**What is being asked:** From the first item through the one containing "Locate an element", write the items out again with "vacant area" changed to "empty space" and nothing else altered.

**Data listing:**
────

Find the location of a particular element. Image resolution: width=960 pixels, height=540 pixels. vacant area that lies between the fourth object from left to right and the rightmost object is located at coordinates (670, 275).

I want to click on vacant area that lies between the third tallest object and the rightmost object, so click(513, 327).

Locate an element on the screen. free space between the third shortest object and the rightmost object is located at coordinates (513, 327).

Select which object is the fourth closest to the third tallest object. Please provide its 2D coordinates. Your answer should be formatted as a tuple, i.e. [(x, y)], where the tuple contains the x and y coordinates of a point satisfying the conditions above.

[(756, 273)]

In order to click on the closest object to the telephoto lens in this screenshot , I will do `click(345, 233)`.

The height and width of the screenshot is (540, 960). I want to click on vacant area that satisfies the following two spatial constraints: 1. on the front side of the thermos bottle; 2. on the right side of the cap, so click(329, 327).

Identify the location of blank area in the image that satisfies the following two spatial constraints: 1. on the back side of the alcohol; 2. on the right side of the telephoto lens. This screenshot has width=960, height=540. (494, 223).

────

**Response:**
Find the location of a particular element. Image resolution: width=960 pixels, height=540 pixels. empty space that lies between the fourth object from left to right and the rightmost object is located at coordinates (670, 275).

I want to click on empty space that lies between the third tallest object and the rightmost object, so click(513, 327).

Locate an element on the screen. free space between the third shortest object and the rightmost object is located at coordinates (513, 327).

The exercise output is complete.